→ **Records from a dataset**
===============

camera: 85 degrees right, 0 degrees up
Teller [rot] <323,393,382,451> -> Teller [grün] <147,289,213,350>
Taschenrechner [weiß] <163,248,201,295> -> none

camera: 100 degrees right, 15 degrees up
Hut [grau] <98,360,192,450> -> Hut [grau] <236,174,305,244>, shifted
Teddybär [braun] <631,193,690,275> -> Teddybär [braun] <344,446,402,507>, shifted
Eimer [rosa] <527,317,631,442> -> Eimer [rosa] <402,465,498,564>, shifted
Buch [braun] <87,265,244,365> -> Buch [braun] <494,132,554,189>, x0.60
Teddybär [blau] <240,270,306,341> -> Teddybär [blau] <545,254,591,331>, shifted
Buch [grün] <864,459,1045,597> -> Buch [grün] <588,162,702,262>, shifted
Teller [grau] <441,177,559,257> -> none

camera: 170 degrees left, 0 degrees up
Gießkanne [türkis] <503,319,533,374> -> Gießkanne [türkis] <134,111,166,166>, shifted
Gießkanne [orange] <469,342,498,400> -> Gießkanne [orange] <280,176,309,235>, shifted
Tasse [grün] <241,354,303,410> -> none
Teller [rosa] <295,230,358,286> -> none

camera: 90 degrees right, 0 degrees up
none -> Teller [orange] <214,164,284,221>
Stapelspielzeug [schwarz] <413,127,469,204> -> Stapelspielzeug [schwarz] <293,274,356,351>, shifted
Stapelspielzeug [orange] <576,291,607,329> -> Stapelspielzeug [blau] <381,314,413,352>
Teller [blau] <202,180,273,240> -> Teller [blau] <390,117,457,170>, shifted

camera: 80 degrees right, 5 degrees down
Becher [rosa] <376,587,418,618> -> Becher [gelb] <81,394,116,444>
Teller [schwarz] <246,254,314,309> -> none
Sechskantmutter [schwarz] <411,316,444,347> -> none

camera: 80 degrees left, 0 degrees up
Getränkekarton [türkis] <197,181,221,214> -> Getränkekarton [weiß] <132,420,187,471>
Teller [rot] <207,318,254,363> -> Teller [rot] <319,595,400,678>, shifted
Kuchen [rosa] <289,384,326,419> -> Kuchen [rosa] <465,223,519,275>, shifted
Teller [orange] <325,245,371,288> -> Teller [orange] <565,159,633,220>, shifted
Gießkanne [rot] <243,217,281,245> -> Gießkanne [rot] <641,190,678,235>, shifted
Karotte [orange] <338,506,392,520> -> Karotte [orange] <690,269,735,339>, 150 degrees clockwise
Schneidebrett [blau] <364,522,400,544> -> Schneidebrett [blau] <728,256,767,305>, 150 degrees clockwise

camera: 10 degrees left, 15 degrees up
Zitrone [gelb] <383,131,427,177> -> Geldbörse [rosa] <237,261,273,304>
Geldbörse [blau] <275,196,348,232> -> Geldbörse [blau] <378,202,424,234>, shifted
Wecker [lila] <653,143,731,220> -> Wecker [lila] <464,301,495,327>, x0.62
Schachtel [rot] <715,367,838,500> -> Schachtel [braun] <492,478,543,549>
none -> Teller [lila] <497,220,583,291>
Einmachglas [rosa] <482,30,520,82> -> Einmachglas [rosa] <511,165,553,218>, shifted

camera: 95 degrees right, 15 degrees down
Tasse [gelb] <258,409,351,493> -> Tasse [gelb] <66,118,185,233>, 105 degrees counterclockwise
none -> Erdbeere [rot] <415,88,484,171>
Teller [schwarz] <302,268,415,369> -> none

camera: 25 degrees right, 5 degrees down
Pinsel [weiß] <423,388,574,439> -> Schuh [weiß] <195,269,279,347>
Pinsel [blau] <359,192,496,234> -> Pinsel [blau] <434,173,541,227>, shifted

===============

→ **Task statement**
Lines that contain "right" should be pulled from the entries above and reported.

→ **Answer for the task**
camera: 85 degrees right, 0 degrees up
camera: 100 degrees right, 15 degrees up
camera: 90 degrees right, 0 degrees up
camera: 80 degrees right, 5 degrees down
camera: 95 degrees right, 15 degrees down
camera: 25 degrees right, 5 degrees down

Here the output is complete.